__YOUR OBJECTIVE__. Copy out the stretch of records from the line containing "coordinates (305, 74)" through the line containing "At what (x,y)", character for character, ends included, and nothing else.

__DATA SHOWN__.
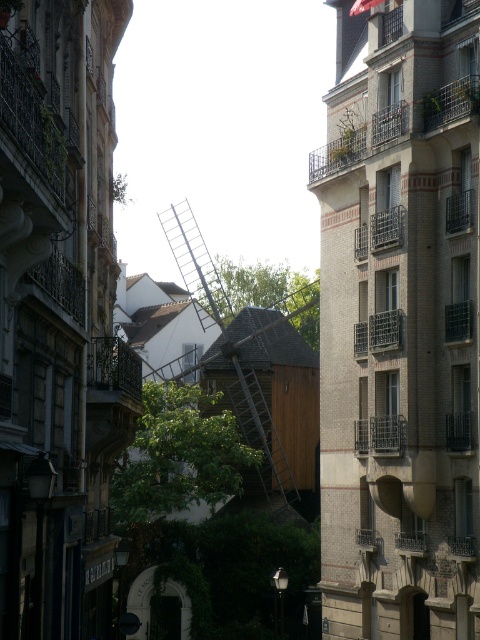
Question: Does white brick building at center appear on the left side of wooden ladder at center?

Choices:
 (A) yes
 (B) no

Answer: (B)

Question: Among these points, which one is nearest to the camera?

Choices:
 (A) (235, 408)
 (B) (464, 339)

Answer: (B)

Question: Is white brick building at center further to the viewer compared to wooden ladder at center?

Choices:
 (A) no
 (B) yes

Answer: (A)

Question: Among these points, which one is farthest from the camera?

Choices:
 (A) (228, 310)
 (B) (444, 401)

Answer: (A)

Question: Is white brick building at center bigger than wooden ladder at center?

Choices:
 (A) yes
 (B) no

Answer: (B)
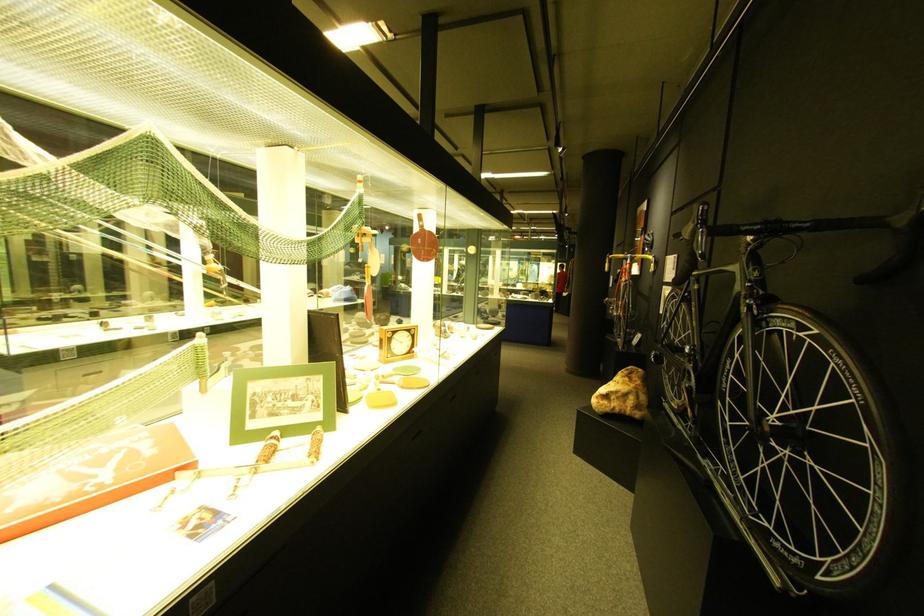
Find the location of a particular element. The height and width of the screenshot is (616, 924). large brown rock is located at coordinates pyautogui.click(x=623, y=394).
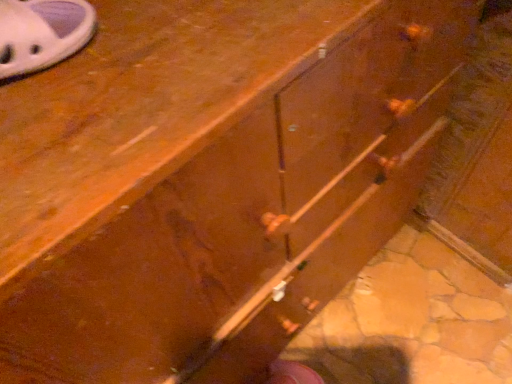
Locate an element on the screen. vacant area to the right of white fabric shoe at upper left is located at coordinates (141, 75).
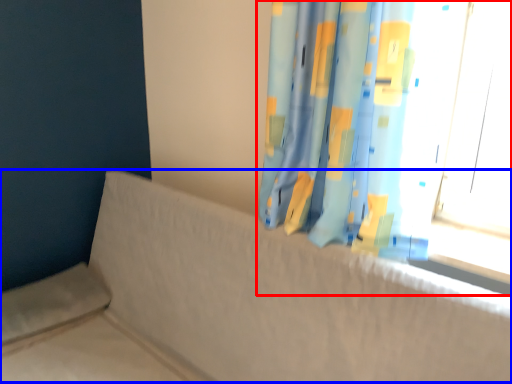
Question: Which point is closer to the camera, curtain (highlighted by a red box) or couch (highlighted by a blue box)?

Choices:
 (A) curtain
 (B) couch

Answer: (B)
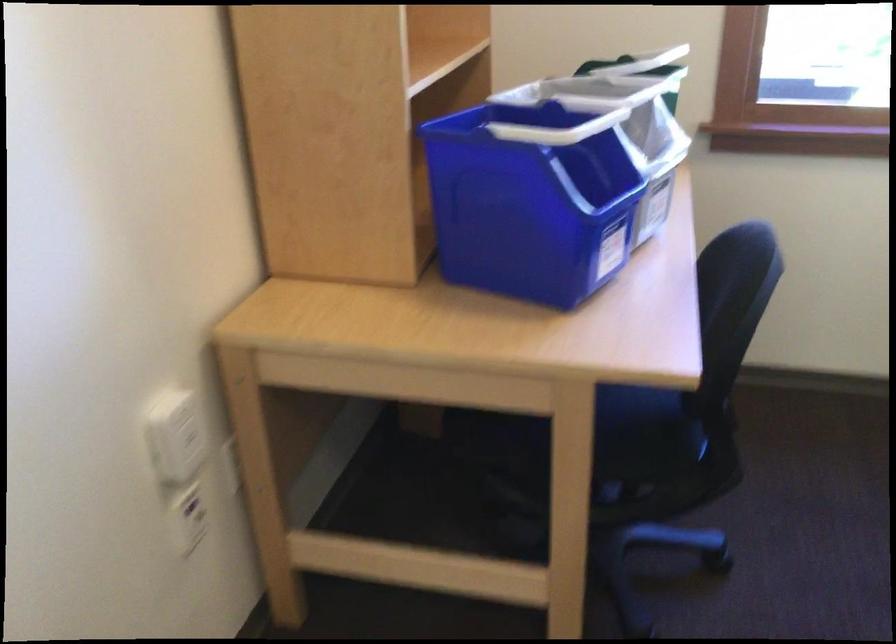
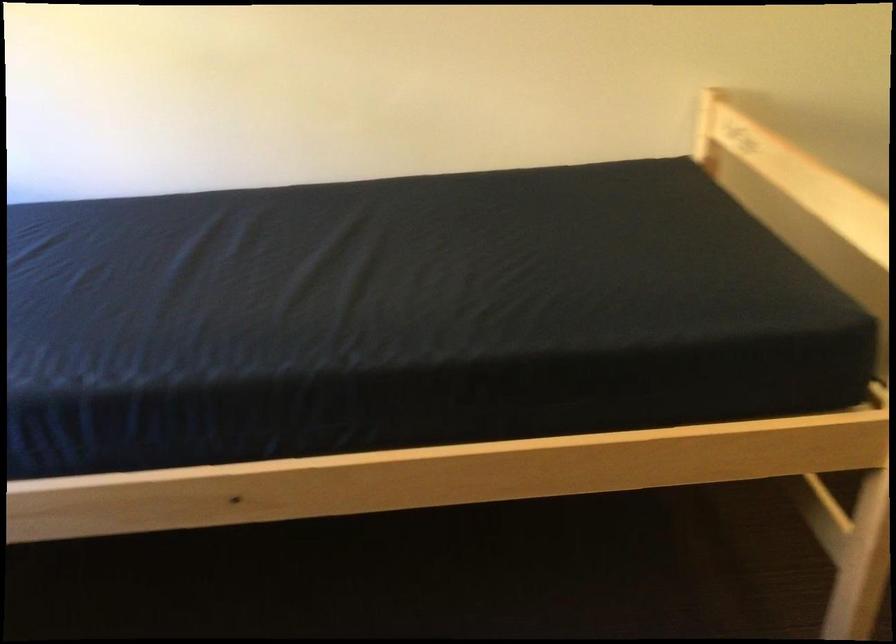
How did the camera likely rotate?

The camera's rotation is toward right-down.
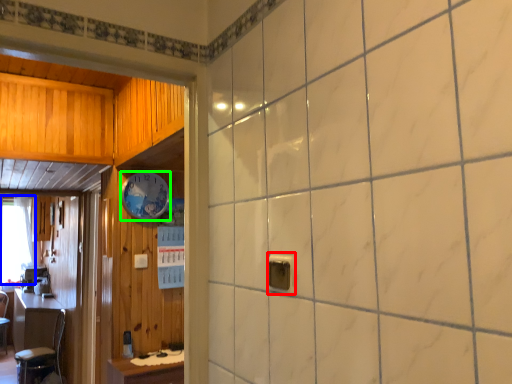
Question: Which is nearer to the electric outlet (highlighted by a red box)? window (highlighted by a blue box) or clock (highlighted by a green box).

Choices:
 (A) window
 (B) clock

Answer: (B)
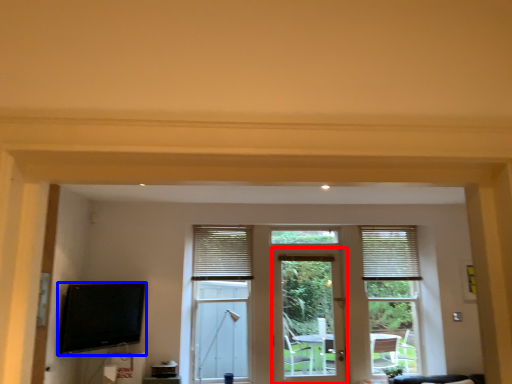
Question: Which of the following is the closest to the observer, door (highlighted by a red box) or television (highlighted by a blue box)?

Choices:
 (A) door
 (B) television

Answer: (B)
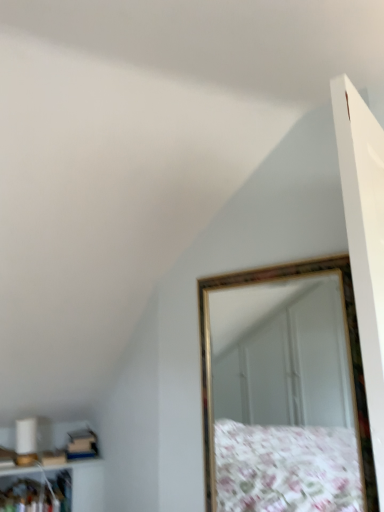
Find the location of a particular element. This screenshot has height=512, width=384. free point above gold-framed mirror at upper right (from a real-world perspective) is located at coordinates (284, 260).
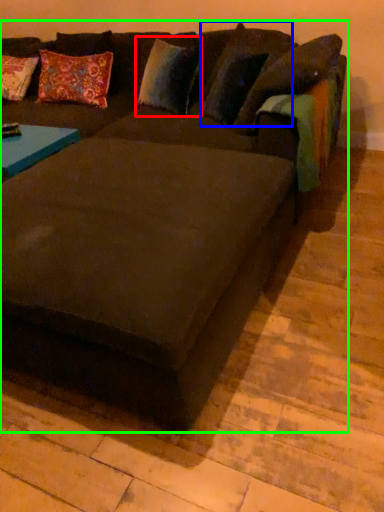
Question: Which is nearer to the pillow (highlighted by a red box)? pillow (highlighted by a blue box) or studio couch (highlighted by a green box).

Choices:
 (A) pillow
 (B) studio couch

Answer: (A)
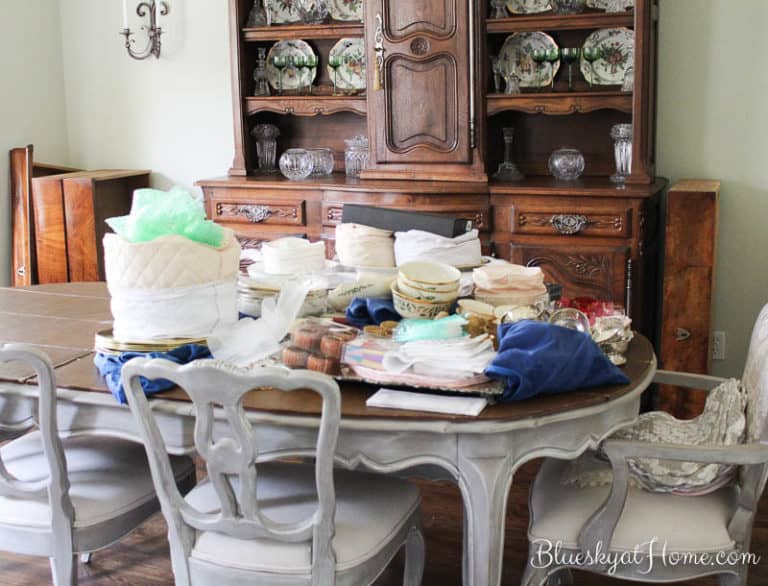
Locate an element on the screen. decorated plates is located at coordinates (289, 80), (353, 45), (521, 38), (613, 40), (286, 13).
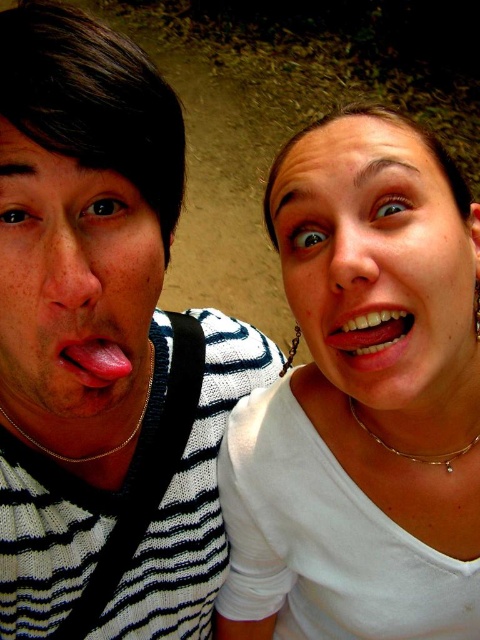
Question: Which of the following is the closest to the observer?

Choices:
 (A) glossy white teeth at center
 (B) matte skin face at left

Answer: (B)

Question: Which object appears closest to the camera in this image?

Choices:
 (A) smooth white face at center
 (B) smooth pink tongue at center

Answer: (B)

Question: Considering the relative positions of smooth white face at center and gold chain at left in the image provided, where is smooth white face at center located with respect to gold chain at left?

Choices:
 (A) below
 (B) above

Answer: (B)

Question: Considering the relative positions of smooth pink tongue at center and silver chain necklace at lower center in the image provided, where is smooth pink tongue at center located with respect to silver chain necklace at lower center?

Choices:
 (A) right
 (B) left

Answer: (B)

Question: Is striped knit sweater at left closer to the viewer compared to gold chain at left?

Choices:
 (A) no
 (B) yes

Answer: (B)

Question: Estimate the real-world distances between objects in this image. Which object is closer to the smooth white face at center?

Choices:
 (A) striped knit sweater at left
 (B) glossy white teeth at center
 (C) gold chain at left

Answer: (B)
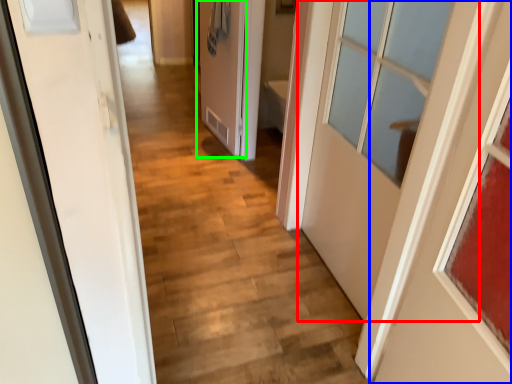
Question: Which object is positioned farthest from door (highlighted by a red box)? Select from door (highlighted by a blue box) and door (highlighted by a green box).

Choices:
 (A) door
 (B) door

Answer: (B)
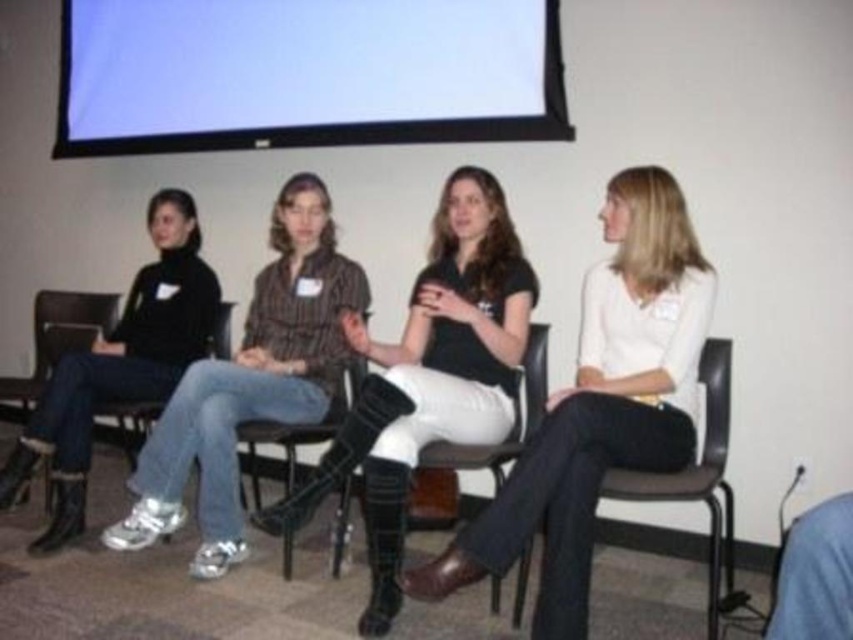
Can you confirm if white matte projection screen at upper center is positioned to the right of black leather boots at center?

Incorrect, white matte projection screen at upper center is not on the right side of black leather boots at center.

Based on the photo, is white matte projection screen at upper center wider than black leather boots at center?

Yes, white matte projection screen at upper center is wider than black leather boots at center.

This screenshot has height=640, width=853. Describe the element at coordinates (305, 74) in the screenshot. I see `white matte projection screen at upper center` at that location.

You are a GUI agent. You are given a task and a screenshot of the screen. Output one action in this format:
    pyautogui.click(x=<x>, y=<y>)
    Task: Click on the white matte projection screen at upper center
    This screenshot has width=853, height=640.
    Given the screenshot: What is the action you would take?
    pyautogui.click(x=305, y=74)

Is matte black shirt at center above black leather boots at center?

Incorrect, matte black shirt at center is not positioned above black leather boots at center.

Is matte black shirt at center thinner than black leather boots at center?

No, matte black shirt at center is not thinner than black leather boots at center.

This screenshot has height=640, width=853. Describe the element at coordinates (599, 404) in the screenshot. I see `matte black shirt at center` at that location.

I want to click on matte black shirt at center, so click(599, 404).

Between matte black shirt at center and black leather chair at center, which one appears on the left side from the viewer's perspective?

black leather chair at center

Can you confirm if matte black shirt at center is bigger than black leather chair at center?

Yes, matte black shirt at center is bigger than black leather chair at center.

Measure the distance between matte black shirt at center and camera.

They are 6.87 feet apart.

At what (x,y) coordinates should I click in order to perform the action: click on matte black shirt at center. Please return your answer as a coordinate pair (x, y). This screenshot has height=640, width=853. Looking at the image, I should click on (599, 404).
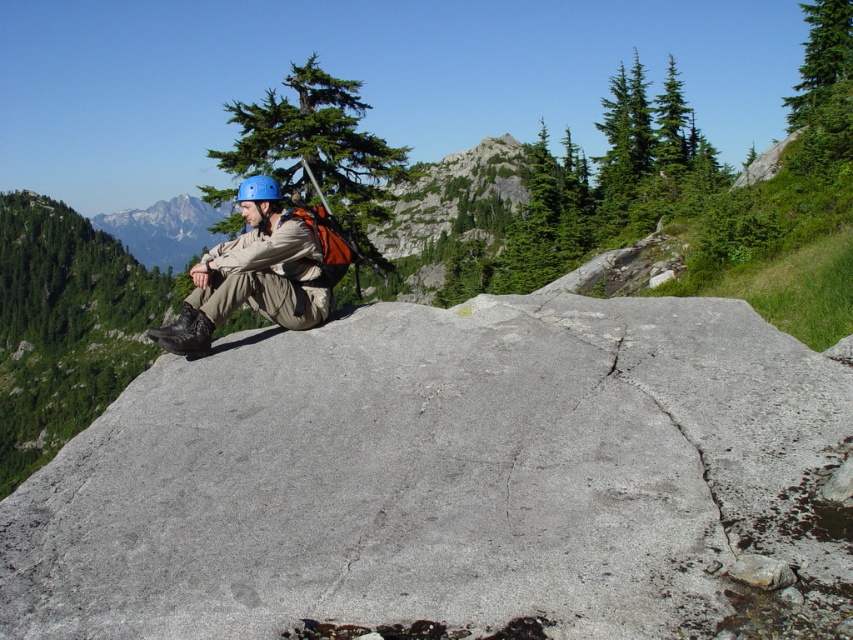
Question: Can you confirm if gray rough rock at center is positioned to the right of matte gray rock at center?

Choices:
 (A) no
 (B) yes

Answer: (B)

Question: Based on their relative distances, which object is farther from the gray rough rock at center?

Choices:
 (A) matte blue helmet at center
 (B) matte gray rock at center

Answer: (B)

Question: Where is gray rough rock at center located in relation to matte blue helmet at center in the image?

Choices:
 (A) above
 (B) below

Answer: (B)

Question: From the image, what is the correct spatial relationship of matte blue helmet at center in relation to matte gray rock at center?

Choices:
 (A) above
 (B) below

Answer: (B)

Question: Estimate the real-world distances between objects in this image. Which object is closer to the matte gray rock at center?

Choices:
 (A) matte blue helmet at center
 (B) gray rough rock at center

Answer: (B)

Question: Among these objects, which one is nearest to the camera?

Choices:
 (A) gray rough rock at center
 (B) matte gray rock at center
 (C) matte blue helmet at center

Answer: (A)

__FINISHED EXERCISE__.
This screenshot has height=640, width=853. Describe the element at coordinates (305, 74) in the screenshot. I see `white matte projection screen at upper center` at that location.

You are a GUI agent. You are given a task and a screenshot of the screen. Output one action in this format:
    pyautogui.click(x=<x>, y=<y>)
    Task: Click on the white matte projection screen at upper center
    This screenshot has width=853, height=640.
    Given the screenshot: What is the action you would take?
    pyautogui.click(x=305, y=74)

Is matte black shirt at center above black leather boots at center?

Incorrect, matte black shirt at center is not positioned above black leather boots at center.

Is matte black shirt at center thinner than black leather boots at center?

No, matte black shirt at center is not thinner than black leather boots at center.

This screenshot has height=640, width=853. Describe the element at coordinates (599, 404) in the screenshot. I see `matte black shirt at center` at that location.

I want to click on matte black shirt at center, so click(599, 404).

Between matte black shirt at center and black leather chair at center, which one appears on the left side from the viewer's perspective?

black leather chair at center

Can you confirm if matte black shirt at center is bigger than black leather chair at center?

Yes, matte black shirt at center is bigger than black leather chair at center.

Measure the distance between matte black shirt at center and camera.

They are 6.87 feet apart.

At what (x,y) coordinates should I click in order to perform the action: click on matte black shirt at center. Please return your answer as a coordinate pair (x, y). This screenshot has height=640, width=853. Looking at the image, I should click on (599, 404).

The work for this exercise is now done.